(Scene geometry reasoning items)
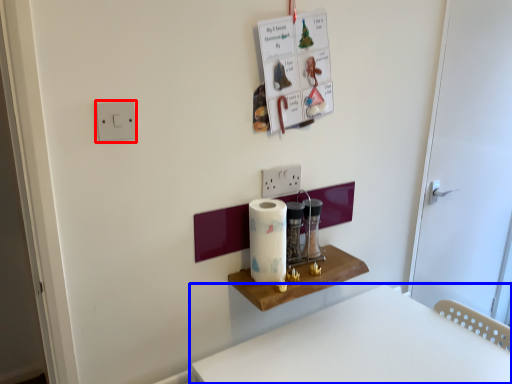
Question: Among these objects, which one is farthest to the camera, light switch (highlighted by a red box) or furniture (highlighted by a blue box)?

Choices:
 (A) light switch
 (B) furniture

Answer: (A)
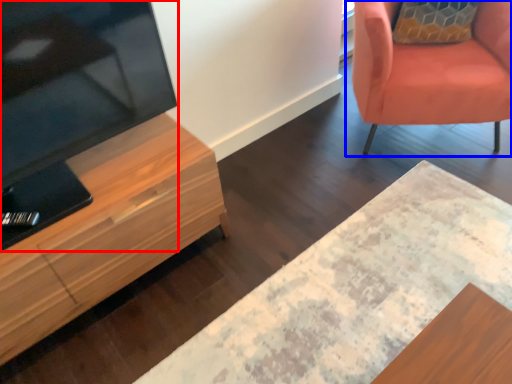
Question: Which object is closer to the camera taking this photo, television (highlighted by a red box) or chair (highlighted by a blue box)?

Choices:
 (A) television
 (B) chair

Answer: (A)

TASK TO CARRY OUT:
Pick out every line in the items above that contains the word "blue", and copy each one in full.

TASK ANSWER:
Question: Among these objects, which one is farthest to the camera, light switch (highlighted by a red box) or furniture (highlighted by a blue box)?
Question: Which object is closer to the camera taking this photo, television (highlighted by a red box) or chair (highlighted by a blue box)?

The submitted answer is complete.